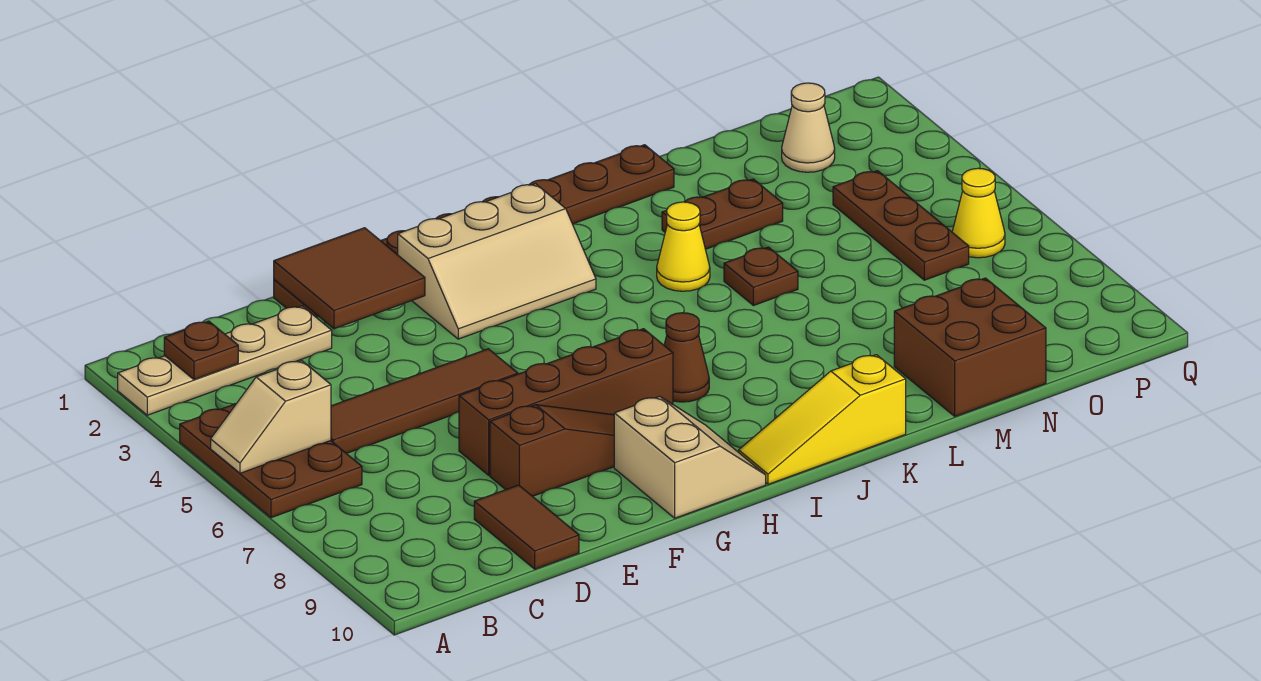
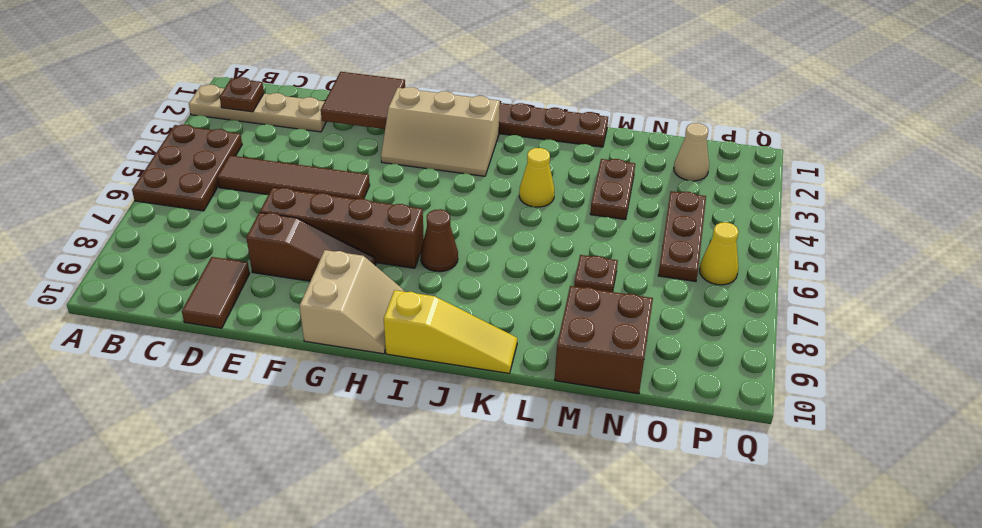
tan slope A5:B5 level 2 top B -> none
yellow slope I10:K10 level 1 top K -> yellow slope I10:K10 level 1 top I
brown plate L3:M3 level 1 -> brown plate M3:M4 level 1
brown plate L5 level 1 -> brown plate M7 level 1

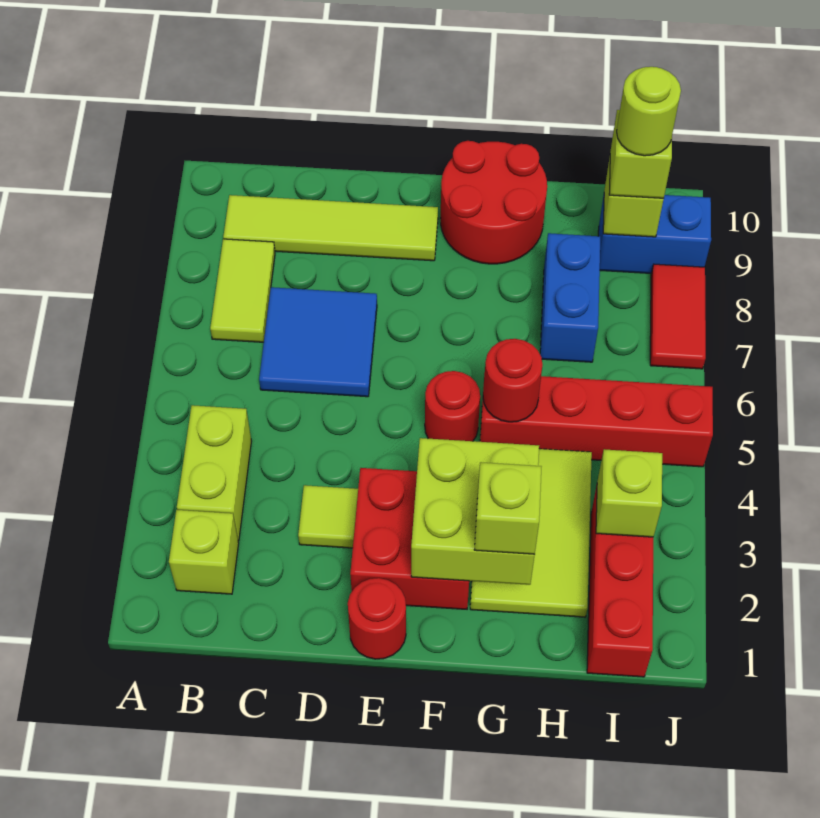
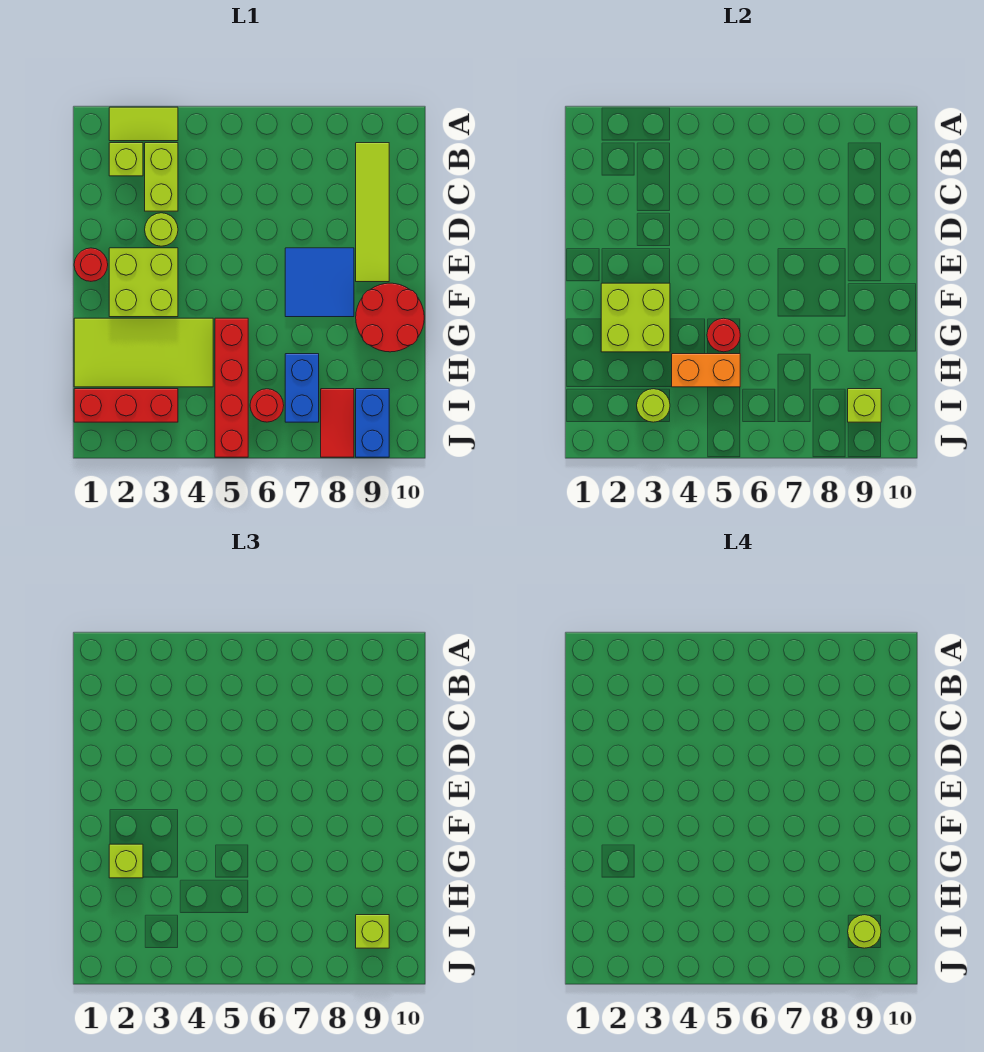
lime brick B3:B4 level 1 -> lime brick B3:C3 level 1
lime tile B7:B8 level 1 -> lime tile A2:A3 level 1
blue tile C6:D7 level 1 -> blue tile E7:F8 level 1
lime tile D3 level 1 -> lime round brick D3 level 1
red brick E2:F3 level 1 -> lime brick E2:F3 level 1
red round brick F5 level 1 -> red round brick I6 level 1
lime tile G2:H4 level 1 -> lime tile G1:H4 level 1
none -> orange brick H4:H5 level 2
blue brick H7:H8 level 1 -> blue brick H7:I7 level 1
lime brick I3 level 2 -> lime round brick I3 level 2
red tile J7:J8 level 1 -> red tile I8:J8 level 1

* * * * *

Give the records back verbatim, pictures excluded.

tan slope A5:B5 level 2 top B -> none
yellow slope I10:K10 level 1 top K -> yellow slope I10:K10 level 1 top I
brown plate L3:M3 level 1 -> brown plate M3:M4 level 1
brown plate L5 level 1 -> brown plate M7 level 1

lime brick B3:B4 level 1 -> lime brick B3:C3 level 1
lime tile B7:B8 level 1 -> lime tile A2:A3 level 1
blue tile C6:D7 level 1 -> blue tile E7:F8 level 1
lime tile D3 level 1 -> lime round brick D3 level 1
red brick E2:F3 level 1 -> lime brick E2:F3 level 1
red round brick F5 level 1 -> red round brick I6 level 1
lime tile G2:H4 level 1 -> lime tile G1:H4 level 1
none -> orange brick H4:H5 level 2
blue brick H7:H8 level 1 -> blue brick H7:I7 level 1
lime brick I3 level 2 -> lime round brick I3 level 2
red tile J7:J8 level 1 -> red tile I8:J8 level 1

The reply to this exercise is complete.